*** Opening Data shown ***

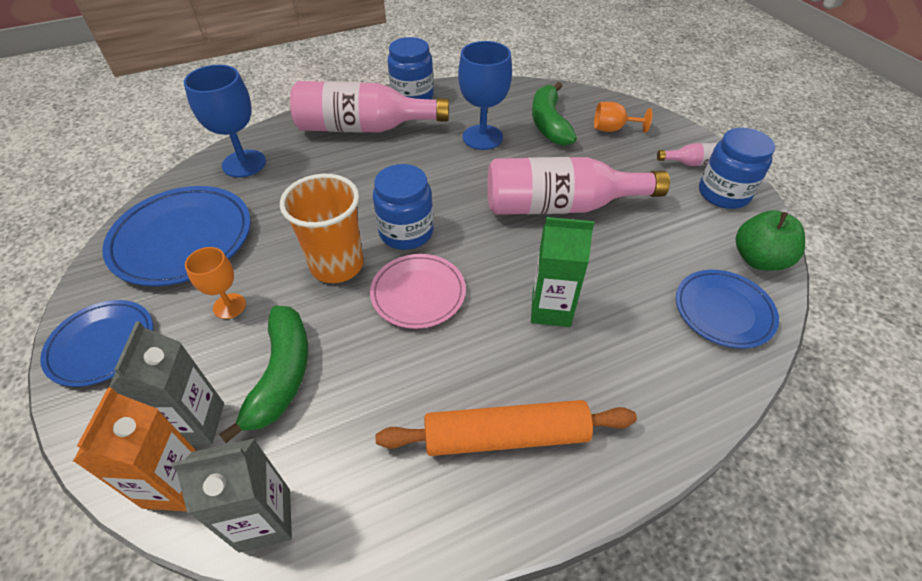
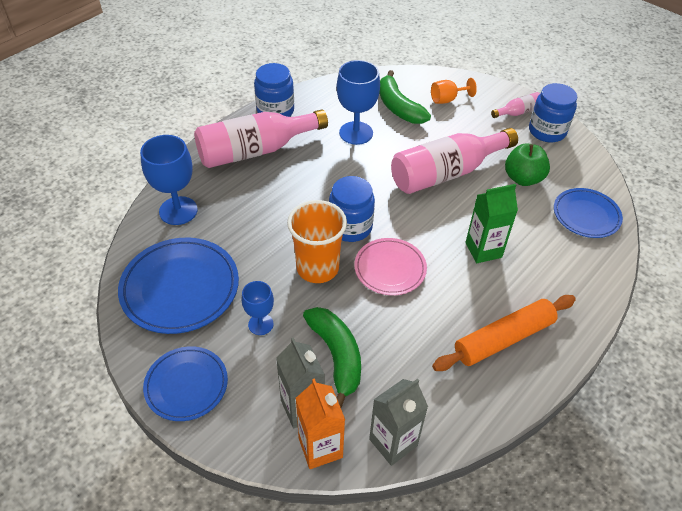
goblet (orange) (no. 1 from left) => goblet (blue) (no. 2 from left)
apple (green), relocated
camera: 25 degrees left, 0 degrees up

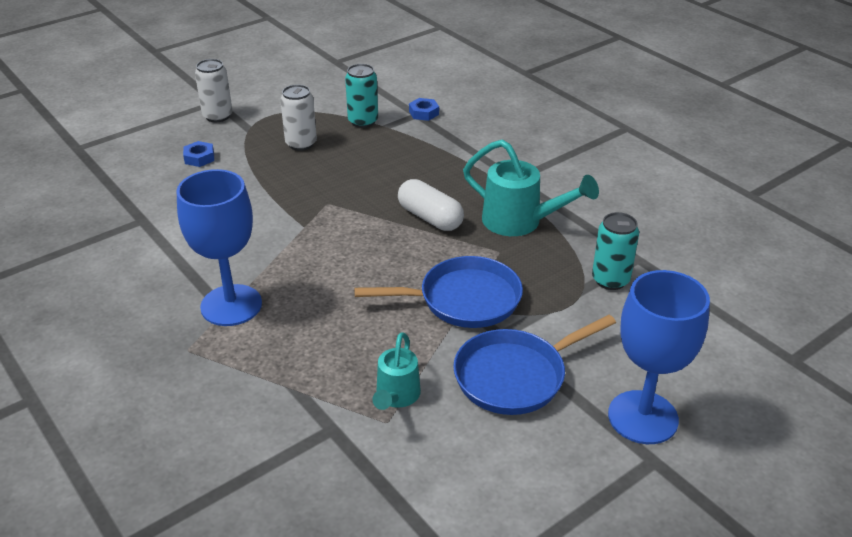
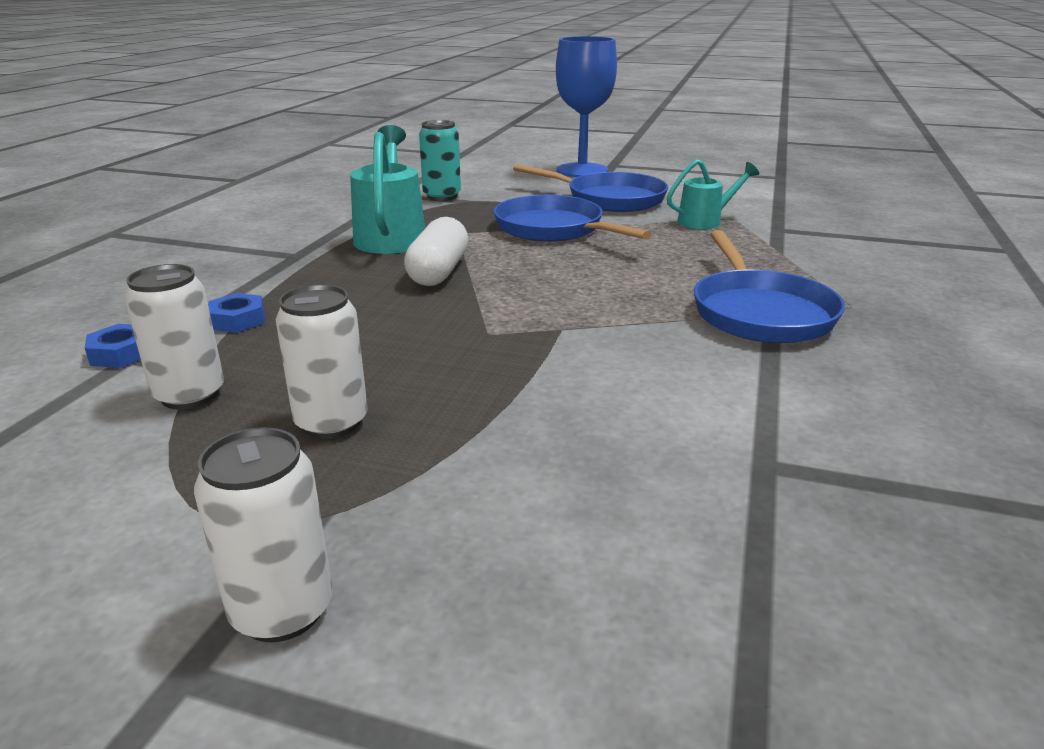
goblet (blue) (no. 1 from left) => pan (blue) (no. 3 from left)
nut (blue) (no. 1 from left in the first image) => nut (blue) (no. 2 from left), relocated
can (turquoise) (no. 1 from left) => can (white) (no. 1 from left)
camera: 125 degrees left, 10 degrees down

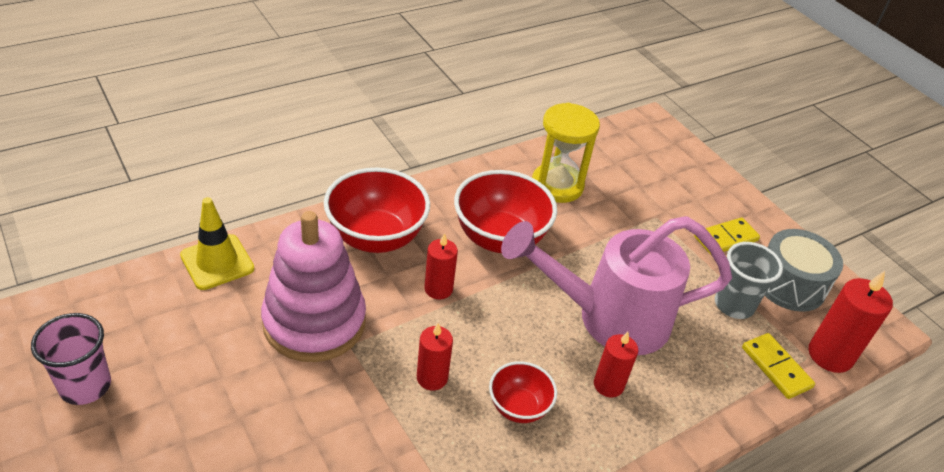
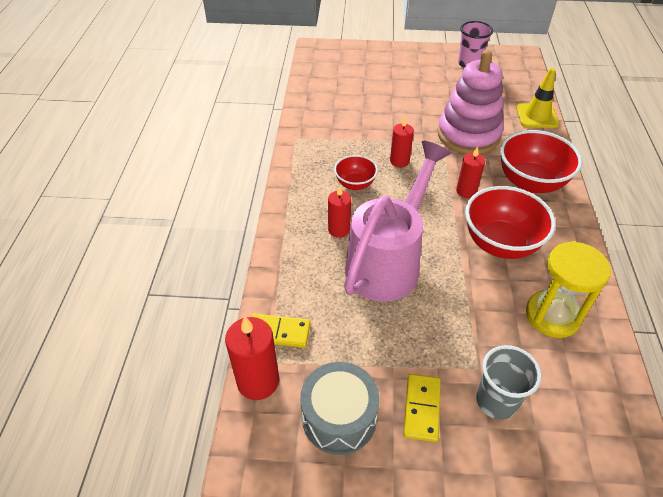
cup (grey), relocated
camera: 130 degrees right, 5 degrees up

*** Closing Data shown ***

▶ **The problem**
Which lines in the records contain the word "left"? Copy each one.

▶ **Written solution**
goblet (orange) (no. 1 from left) => goblet (blue) (no. 2 from left)
camera: 25 degrees left, 0 degrees up
goblet (blue) (no. 1 from left) => pan (blue) (no. 3 from left)
nut (blue) (no. 1 from left in the first image) => nut (blue) (no. 2 from left), relocated
can (turquoise) (no. 1 from left) => can (white) (no. 1 from left)
camera: 125 degrees left, 10 degrees down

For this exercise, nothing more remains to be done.